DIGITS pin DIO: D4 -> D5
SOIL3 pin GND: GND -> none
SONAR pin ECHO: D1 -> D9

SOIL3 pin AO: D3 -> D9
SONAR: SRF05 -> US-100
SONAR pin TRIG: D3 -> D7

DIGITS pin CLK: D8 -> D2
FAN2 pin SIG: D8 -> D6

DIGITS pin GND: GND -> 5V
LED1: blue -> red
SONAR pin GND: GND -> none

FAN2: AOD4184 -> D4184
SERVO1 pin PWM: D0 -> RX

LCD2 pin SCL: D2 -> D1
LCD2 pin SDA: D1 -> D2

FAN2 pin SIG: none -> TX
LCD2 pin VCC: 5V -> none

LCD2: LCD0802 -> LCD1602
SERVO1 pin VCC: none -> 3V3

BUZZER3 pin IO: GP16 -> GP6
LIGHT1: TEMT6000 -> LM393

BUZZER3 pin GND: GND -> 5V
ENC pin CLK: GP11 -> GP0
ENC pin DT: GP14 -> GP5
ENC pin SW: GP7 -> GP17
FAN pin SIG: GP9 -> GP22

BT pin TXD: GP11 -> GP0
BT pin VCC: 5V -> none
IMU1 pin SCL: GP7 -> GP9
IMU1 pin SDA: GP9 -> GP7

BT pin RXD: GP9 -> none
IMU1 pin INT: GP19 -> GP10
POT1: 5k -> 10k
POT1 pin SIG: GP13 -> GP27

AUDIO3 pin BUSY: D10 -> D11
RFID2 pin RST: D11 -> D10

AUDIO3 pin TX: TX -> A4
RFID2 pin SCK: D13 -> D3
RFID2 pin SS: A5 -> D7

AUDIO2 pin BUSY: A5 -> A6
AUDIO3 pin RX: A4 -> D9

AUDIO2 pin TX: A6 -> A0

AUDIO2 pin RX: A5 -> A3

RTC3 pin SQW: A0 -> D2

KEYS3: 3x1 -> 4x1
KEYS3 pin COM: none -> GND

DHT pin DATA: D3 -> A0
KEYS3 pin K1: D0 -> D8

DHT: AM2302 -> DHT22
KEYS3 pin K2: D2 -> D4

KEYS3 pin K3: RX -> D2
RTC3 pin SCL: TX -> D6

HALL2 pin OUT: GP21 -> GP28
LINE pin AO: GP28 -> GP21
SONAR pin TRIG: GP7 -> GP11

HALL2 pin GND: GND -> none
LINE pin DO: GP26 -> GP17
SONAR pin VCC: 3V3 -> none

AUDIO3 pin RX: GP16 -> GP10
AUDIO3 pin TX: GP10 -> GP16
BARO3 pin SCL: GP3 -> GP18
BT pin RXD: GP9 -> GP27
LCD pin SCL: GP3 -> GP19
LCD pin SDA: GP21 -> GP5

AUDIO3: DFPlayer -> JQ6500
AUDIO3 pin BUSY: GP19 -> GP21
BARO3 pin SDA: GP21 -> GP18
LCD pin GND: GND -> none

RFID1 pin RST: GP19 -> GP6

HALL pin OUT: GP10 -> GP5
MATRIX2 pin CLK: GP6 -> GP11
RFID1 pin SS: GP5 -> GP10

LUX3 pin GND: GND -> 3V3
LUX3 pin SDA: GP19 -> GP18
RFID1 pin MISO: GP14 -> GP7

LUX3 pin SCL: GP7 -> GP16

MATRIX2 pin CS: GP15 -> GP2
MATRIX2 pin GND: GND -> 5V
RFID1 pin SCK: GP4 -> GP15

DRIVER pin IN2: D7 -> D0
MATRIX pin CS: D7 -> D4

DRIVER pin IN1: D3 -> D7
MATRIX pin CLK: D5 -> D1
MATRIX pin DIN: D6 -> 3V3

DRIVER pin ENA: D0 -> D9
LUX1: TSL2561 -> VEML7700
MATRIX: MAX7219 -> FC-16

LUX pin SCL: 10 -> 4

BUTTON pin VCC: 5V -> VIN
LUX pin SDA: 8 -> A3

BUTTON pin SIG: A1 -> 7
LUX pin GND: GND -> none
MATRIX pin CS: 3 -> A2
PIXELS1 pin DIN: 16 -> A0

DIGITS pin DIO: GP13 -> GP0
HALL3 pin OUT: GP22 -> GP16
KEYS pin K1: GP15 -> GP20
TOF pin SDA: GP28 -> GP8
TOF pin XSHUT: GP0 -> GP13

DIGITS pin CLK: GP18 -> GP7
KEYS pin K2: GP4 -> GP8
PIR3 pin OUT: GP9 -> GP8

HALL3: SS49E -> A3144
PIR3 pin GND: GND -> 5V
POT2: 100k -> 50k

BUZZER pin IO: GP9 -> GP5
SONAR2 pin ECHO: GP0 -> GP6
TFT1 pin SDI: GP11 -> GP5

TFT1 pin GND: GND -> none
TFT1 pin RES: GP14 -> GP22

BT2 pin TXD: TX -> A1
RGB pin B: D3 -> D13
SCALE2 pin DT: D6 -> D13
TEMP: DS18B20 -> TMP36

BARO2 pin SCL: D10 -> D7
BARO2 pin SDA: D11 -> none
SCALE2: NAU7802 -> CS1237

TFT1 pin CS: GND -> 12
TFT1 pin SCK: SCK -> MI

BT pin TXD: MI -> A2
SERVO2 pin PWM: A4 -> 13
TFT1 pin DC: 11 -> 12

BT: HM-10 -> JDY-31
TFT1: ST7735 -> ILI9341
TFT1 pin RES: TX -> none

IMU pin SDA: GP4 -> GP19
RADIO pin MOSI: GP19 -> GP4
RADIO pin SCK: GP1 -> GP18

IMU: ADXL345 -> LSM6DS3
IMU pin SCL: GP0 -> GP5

====================

• [PROBLEM REQUIREMENTS] Please set down each entry again, word for word.

• [EXERCISE SOLUTION]
DIGITS pin DIO: D4 -> D5
SOIL3 pin GND: GND -> none
SONAR pin ECHO: D1 -> D9

SOIL3 pin AO: D3 -> D9
SONAR: SRF05 -> US-100
SONAR pin TRIG: D3 -> D7

DIGITS pin CLK: D8 -> D2
FAN2 pin SIG: D8 -> D6

DIGITS pin GND: GND -> 5V
LED1: blue -> red
SONAR pin GND: GND -> none

FAN2: AOD4184 -> D4184
SERVO1 pin PWM: D0 -> RX

LCD2 pin SCL: D2 -> D1
LCD2 pin SDA: D1 -> D2

FAN2 pin SIG: none -> TX
LCD2 pin VCC: 5V -> none

LCD2: LCD0802 -> LCD1602
SERVO1 pin VCC: none -> 3V3

BUZZER3 pin IO: GP16 -> GP6
LIGHT1: TEMT6000 -> LM393

BUZZER3 pin GND: GND -> 5V
ENC pin CLK: GP11 -> GP0
ENC pin DT: GP14 -> GP5
ENC pin SW: GP7 -> GP17
FAN pin SIG: GP9 -> GP22

BT pin TXD: GP11 -> GP0
BT pin VCC: 5V -> none
IMU1 pin SCL: GP7 -> GP9
IMU1 pin SDA: GP9 -> GP7

BT pin RXD: GP9 -> none
IMU1 pin INT: GP19 -> GP10
POT1: 5k -> 10k
POT1 pin SIG: GP13 -> GP27

AUDIO3 pin BUSY: D10 -> D11
RFID2 pin RST: D11 -> D10

AUDIO3 pin TX: TX -> A4
RFID2 pin SCK: D13 -> D3
RFID2 pin SS: A5 -> D7

AUDIO2 pin BUSY: A5 -> A6
AUDIO3 pin RX: A4 -> D9

AUDIO2 pin TX: A6 -> A0

AUDIO2 pin RX: A5 -> A3

RTC3 pin SQW: A0 -> D2

KEYS3: 3x1 -> 4x1
KEYS3 pin COM: none -> GND

DHT pin DATA: D3 -> A0
KEYS3 pin K1: D0 -> D8

DHT: AM2302 -> DHT22
KEYS3 pin K2: D2 -> D4

KEYS3 pin K3: RX -> D2
RTC3 pin SCL: TX -> D6

HALL2 pin OUT: GP21 -> GP28
LINE pin AO: GP28 -> GP21
SONAR pin TRIG: GP7 -> GP11

HALL2 pin GND: GND -> none
LINE pin DO: GP26 -> GP17
SONAR pin VCC: 3V3 -> none

AUDIO3 pin RX: GP16 -> GP10
AUDIO3 pin TX: GP10 -> GP16
BARO3 pin SCL: GP3 -> GP18
BT pin RXD: GP9 -> GP27
LCD pin SCL: GP3 -> GP19
LCD pin SDA: GP21 -> GP5

AUDIO3: DFPlayer -> JQ6500
AUDIO3 pin BUSY: GP19 -> GP21
BARO3 pin SDA: GP21 -> GP18
LCD pin GND: GND -> none

RFID1 pin RST: GP19 -> GP6

HALL pin OUT: GP10 -> GP5
MATRIX2 pin CLK: GP6 -> GP11
RFID1 pin SS: GP5 -> GP10

LUX3 pin GND: GND -> 3V3
LUX3 pin SDA: GP19 -> GP18
RFID1 pin MISO: GP14 -> GP7

LUX3 pin SCL: GP7 -> GP16

MATRIX2 pin CS: GP15 -> GP2
MATRIX2 pin GND: GND -> 5V
RFID1 pin SCK: GP4 -> GP15

DRIVER pin IN2: D7 -> D0
MATRIX pin CS: D7 -> D4

DRIVER pin IN1: D3 -> D7
MATRIX pin CLK: D5 -> D1
MATRIX pin DIN: D6 -> 3V3

DRIVER pin ENA: D0 -> D9
LUX1: TSL2561 -> VEML7700
MATRIX: MAX7219 -> FC-16

LUX pin SCL: 10 -> 4

BUTTON pin VCC: 5V -> VIN
LUX pin SDA: 8 -> A3

BUTTON pin SIG: A1 -> 7
LUX pin GND: GND -> none
MATRIX pin CS: 3 -> A2
PIXELS1 pin DIN: 16 -> A0

DIGITS pin DIO: GP13 -> GP0
HALL3 pin OUT: GP22 -> GP16
KEYS pin K1: GP15 -> GP20
TOF pin SDA: GP28 -> GP8
TOF pin XSHUT: GP0 -> GP13

DIGITS pin CLK: GP18 -> GP7
KEYS pin K2: GP4 -> GP8
PIR3 pin OUT: GP9 -> GP8

HALL3: SS49E -> A3144
PIR3 pin GND: GND -> 5V
POT2: 100k -> 50k

BUZZER pin IO: GP9 -> GP5
SONAR2 pin ECHO: GP0 -> GP6
TFT1 pin SDI: GP11 -> GP5

TFT1 pin GND: GND -> none
TFT1 pin RES: GP14 -> GP22

BT2 pin TXD: TX -> A1
RGB pin B: D3 -> D13
SCALE2 pin DT: D6 -> D13
TEMP: DS18B20 -> TMP36

BARO2 pin SCL: D10 -> D7
BARO2 pin SDA: D11 -> none
SCALE2: NAU7802 -> CS1237

TFT1 pin CS: GND -> 12
TFT1 pin SCK: SCK -> MI

BT pin TXD: MI -> A2
SERVO2 pin PWM: A4 -> 13
TFT1 pin DC: 11 -> 12

BT: HM-10 -> JDY-31
TFT1: ST7735 -> ILI9341
TFT1 pin RES: TX -> none

IMU pin SDA: GP4 -> GP19
RADIO pin MOSI: GP19 -> GP4
RADIO pin SCK: GP1 -> GP18

IMU: ADXL345 -> LSM6DS3
IMU pin SCL: GP0 -> GP5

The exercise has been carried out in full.